* Work order
Starting at the line that has "yellow phone: [446,303,534,392]" and stopping after the line that has "yellow tape: [202,555,344,692]", reproduce the listing below exactly; omit everything else.

* Material for this task
******************************

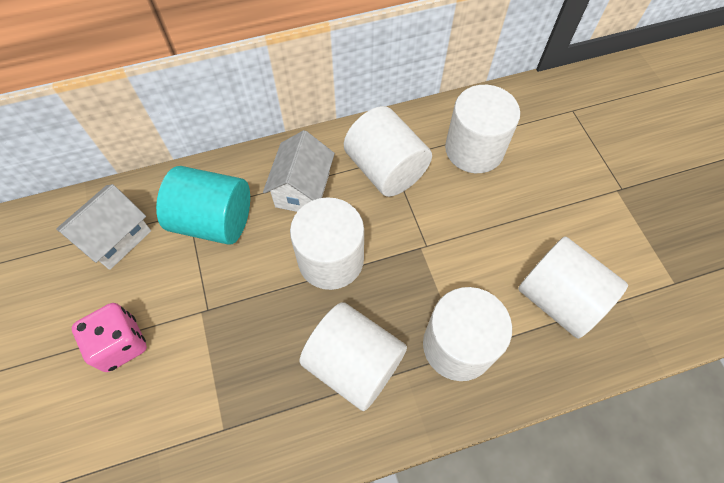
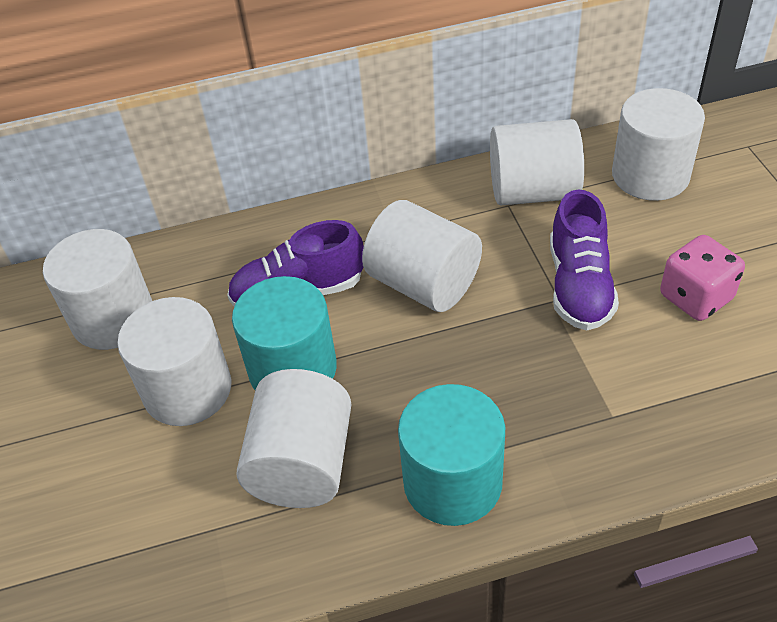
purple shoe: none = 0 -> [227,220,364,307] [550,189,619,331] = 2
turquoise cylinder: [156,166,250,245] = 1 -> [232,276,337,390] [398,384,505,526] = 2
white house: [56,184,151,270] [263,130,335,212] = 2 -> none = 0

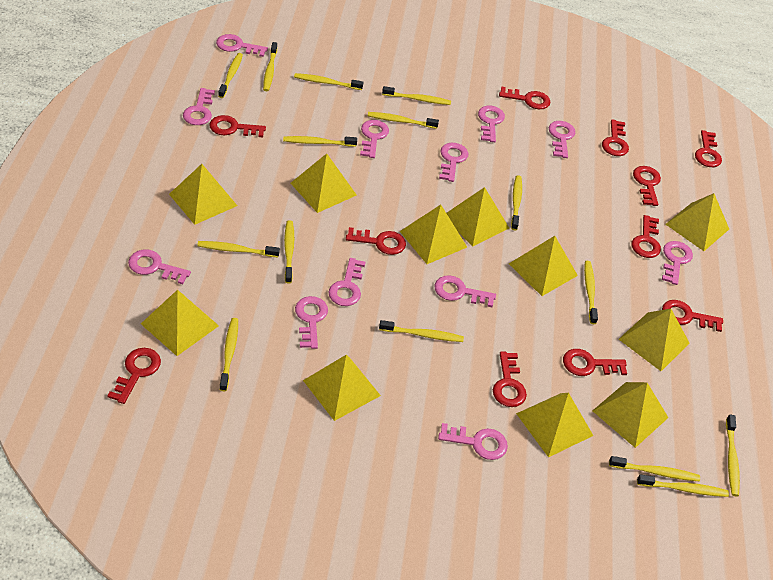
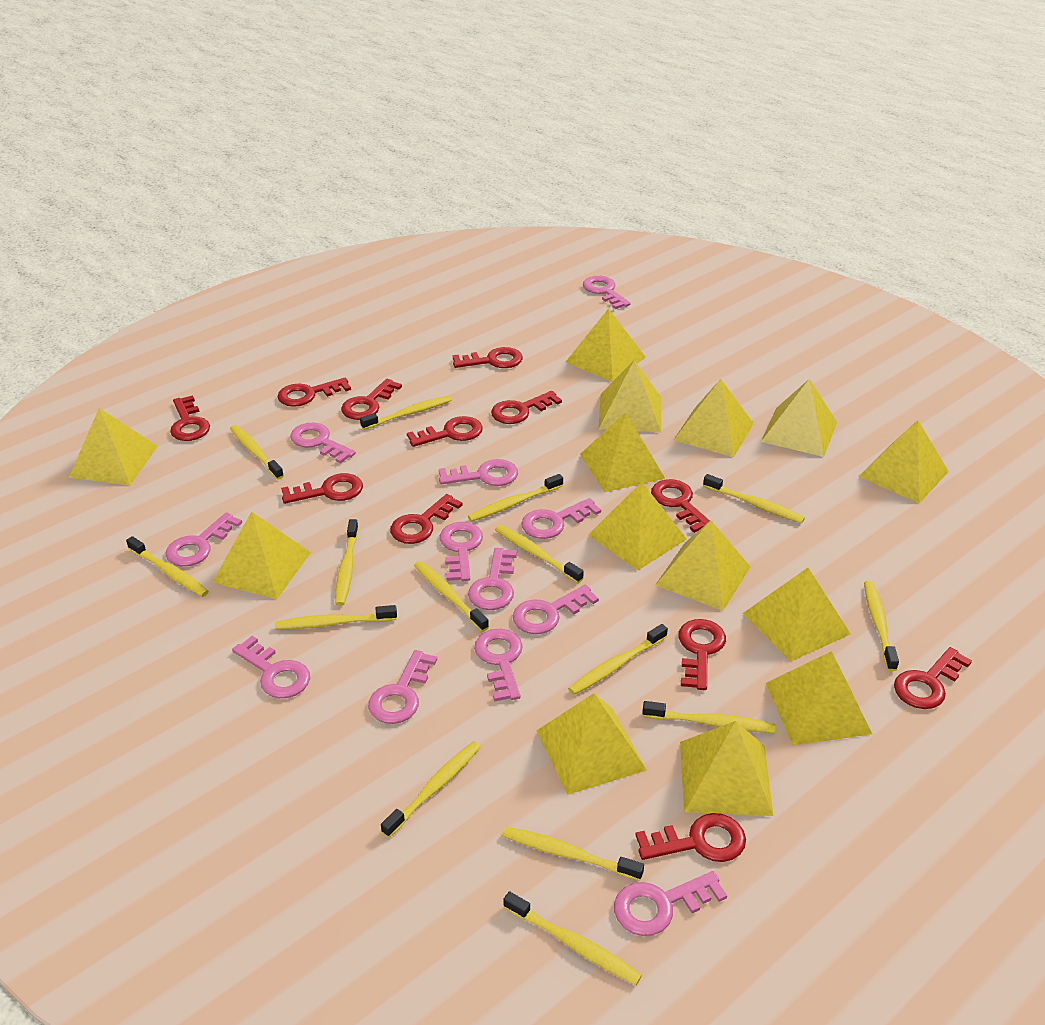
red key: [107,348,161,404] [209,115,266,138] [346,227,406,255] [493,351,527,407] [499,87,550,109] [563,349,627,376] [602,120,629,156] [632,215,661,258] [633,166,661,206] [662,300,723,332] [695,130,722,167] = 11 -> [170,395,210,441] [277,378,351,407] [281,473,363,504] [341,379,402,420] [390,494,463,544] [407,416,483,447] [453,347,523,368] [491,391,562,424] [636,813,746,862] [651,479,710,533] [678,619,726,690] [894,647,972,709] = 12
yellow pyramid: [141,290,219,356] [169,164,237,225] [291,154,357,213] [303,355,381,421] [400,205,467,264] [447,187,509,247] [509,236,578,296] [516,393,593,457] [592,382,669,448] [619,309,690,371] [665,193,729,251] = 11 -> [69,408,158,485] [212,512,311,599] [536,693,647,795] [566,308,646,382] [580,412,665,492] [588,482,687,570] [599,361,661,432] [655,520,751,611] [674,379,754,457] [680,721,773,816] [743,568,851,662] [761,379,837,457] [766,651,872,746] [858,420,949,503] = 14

******************************

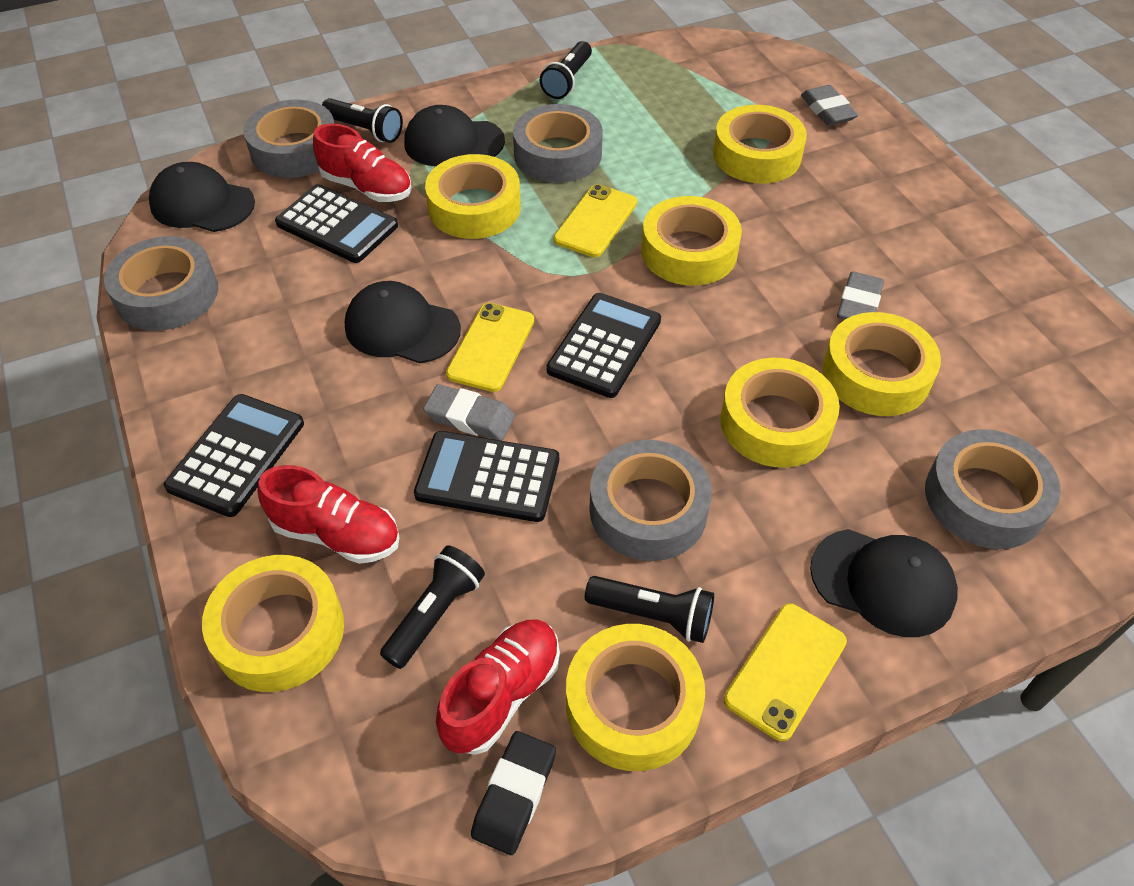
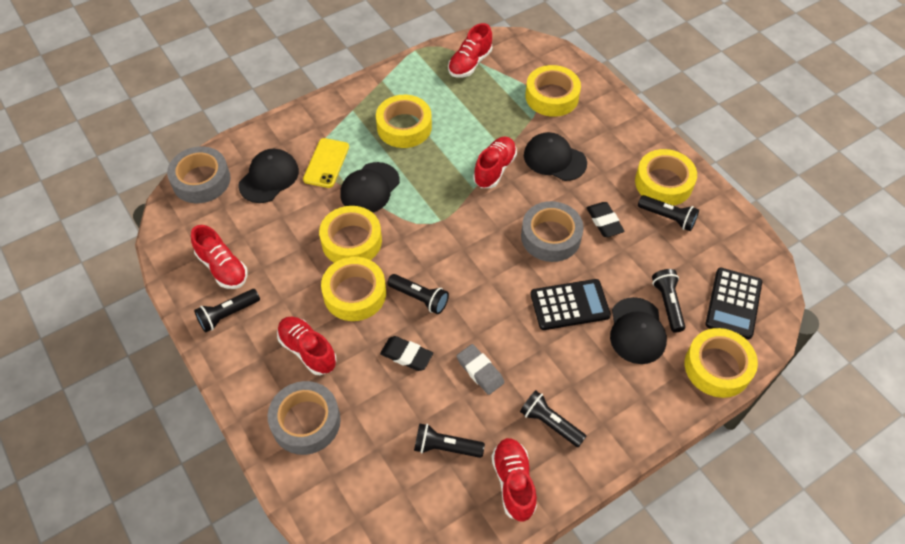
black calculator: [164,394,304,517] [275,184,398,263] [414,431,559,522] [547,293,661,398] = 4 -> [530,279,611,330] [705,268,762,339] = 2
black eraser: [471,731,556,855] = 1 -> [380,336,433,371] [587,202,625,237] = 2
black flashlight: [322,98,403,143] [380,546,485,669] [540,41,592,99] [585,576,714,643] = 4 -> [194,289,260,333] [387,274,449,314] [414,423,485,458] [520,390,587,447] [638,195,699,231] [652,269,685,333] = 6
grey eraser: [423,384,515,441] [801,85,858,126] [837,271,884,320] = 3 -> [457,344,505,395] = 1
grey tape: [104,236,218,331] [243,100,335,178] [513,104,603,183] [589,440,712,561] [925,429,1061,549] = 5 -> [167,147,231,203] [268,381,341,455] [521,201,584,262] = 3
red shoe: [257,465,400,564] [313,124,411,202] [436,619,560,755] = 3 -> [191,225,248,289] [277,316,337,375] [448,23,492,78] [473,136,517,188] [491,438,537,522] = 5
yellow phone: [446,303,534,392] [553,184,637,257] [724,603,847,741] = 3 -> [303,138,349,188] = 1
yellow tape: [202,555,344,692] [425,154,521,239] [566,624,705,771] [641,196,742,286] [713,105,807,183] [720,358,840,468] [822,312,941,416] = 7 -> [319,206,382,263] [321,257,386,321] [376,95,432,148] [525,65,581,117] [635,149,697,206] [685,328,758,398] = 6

******************************

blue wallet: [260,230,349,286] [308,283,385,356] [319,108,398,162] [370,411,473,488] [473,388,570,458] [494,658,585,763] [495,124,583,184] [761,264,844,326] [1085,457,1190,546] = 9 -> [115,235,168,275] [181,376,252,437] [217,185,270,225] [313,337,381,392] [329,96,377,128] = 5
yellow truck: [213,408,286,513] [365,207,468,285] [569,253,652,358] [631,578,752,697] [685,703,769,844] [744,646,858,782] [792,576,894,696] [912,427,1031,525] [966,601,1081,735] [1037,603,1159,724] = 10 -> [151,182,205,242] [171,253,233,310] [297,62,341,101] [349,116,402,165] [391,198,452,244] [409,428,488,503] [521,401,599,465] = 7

******************************

* Completed task
yellow phone: [446,303,534,392] [553,184,637,257] [724,603,847,741] = 3 -> [303,138,349,188] = 1
yellow tape: [202,555,344,692] [425,154,521,239] [566,624,705,771] [641,196,742,286] [713,105,807,183] [720,358,840,468] [822,312,941,416] = 7 -> [319,206,382,263] [321,257,386,321] [376,95,432,148] [525,65,581,117] [635,149,697,206] [685,328,758,398] = 6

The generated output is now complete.